*Extracted records*:
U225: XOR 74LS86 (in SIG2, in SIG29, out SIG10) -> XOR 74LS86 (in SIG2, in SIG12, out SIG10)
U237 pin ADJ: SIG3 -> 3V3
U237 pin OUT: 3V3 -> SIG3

* * *

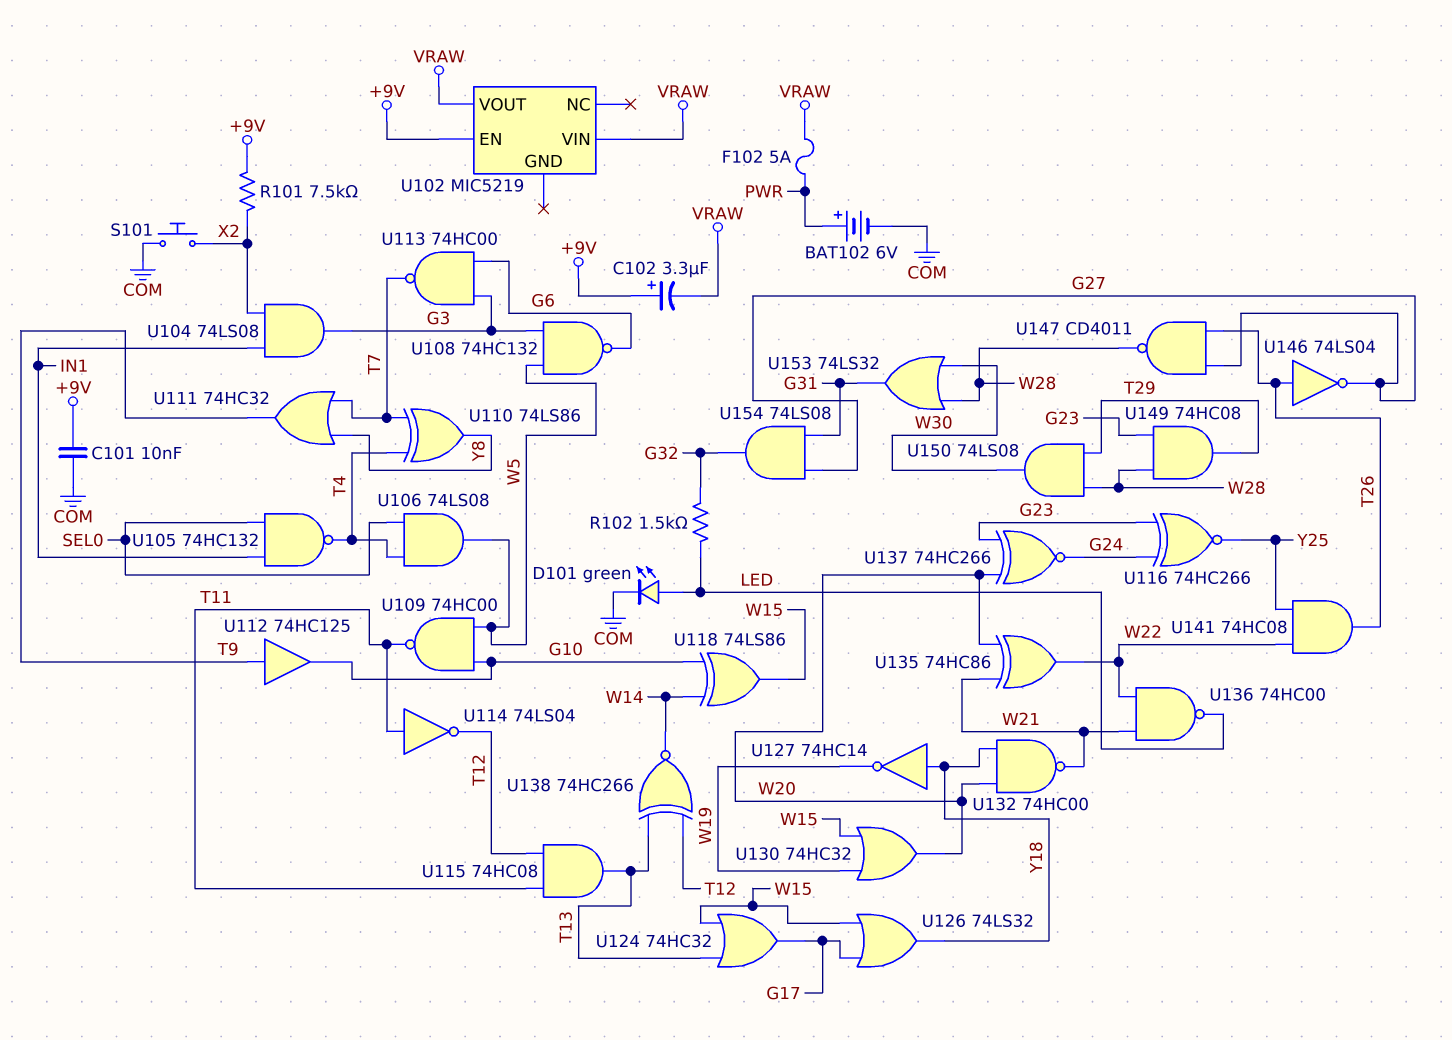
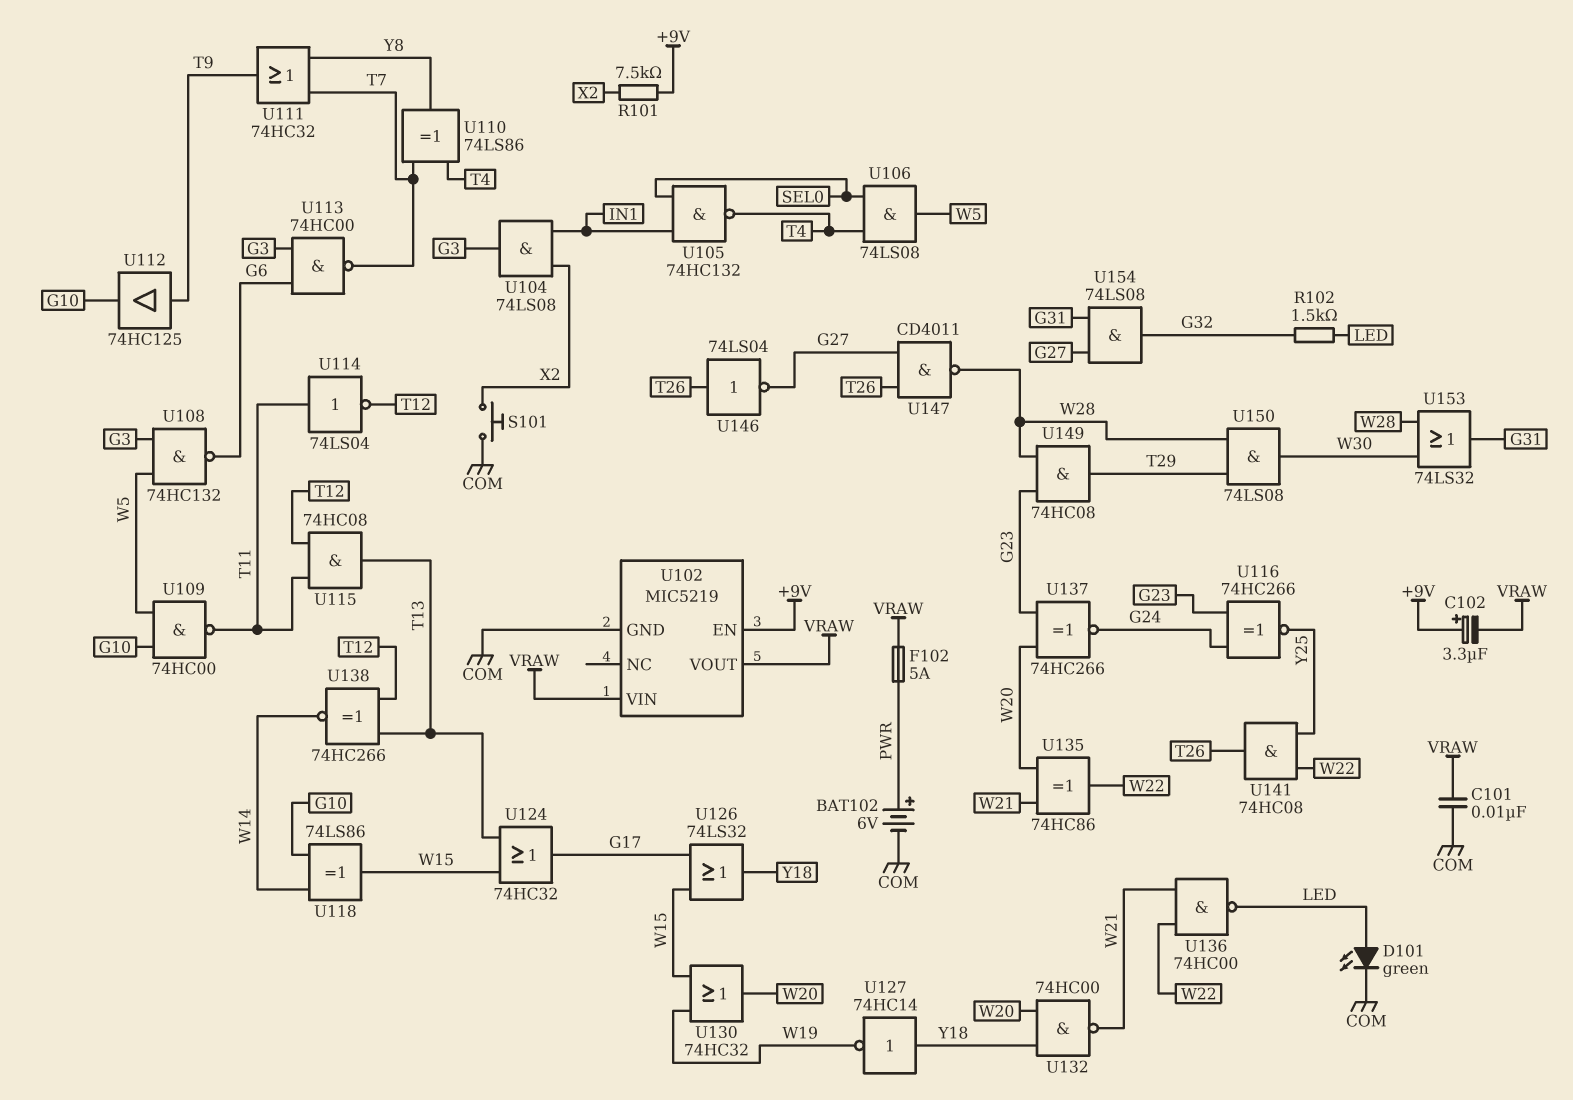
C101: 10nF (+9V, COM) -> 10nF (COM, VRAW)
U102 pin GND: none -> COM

*About this exercise*: From the entries above, restate word for word the lines from the line containing "U225: XOR 74LS86" to the line containing "U237 pin OUT: 3V3 -> SIG3", both ends included, and nothing more.

*Solution*:
U225: XOR 74LS86 (in SIG2, in SIG29, out SIG10) -> XOR 74LS86 (in SIG2, in SIG12, out SIG10)
U237 pin ADJ: SIG3 -> 3V3
U237 pin OUT: 3V3 -> SIG3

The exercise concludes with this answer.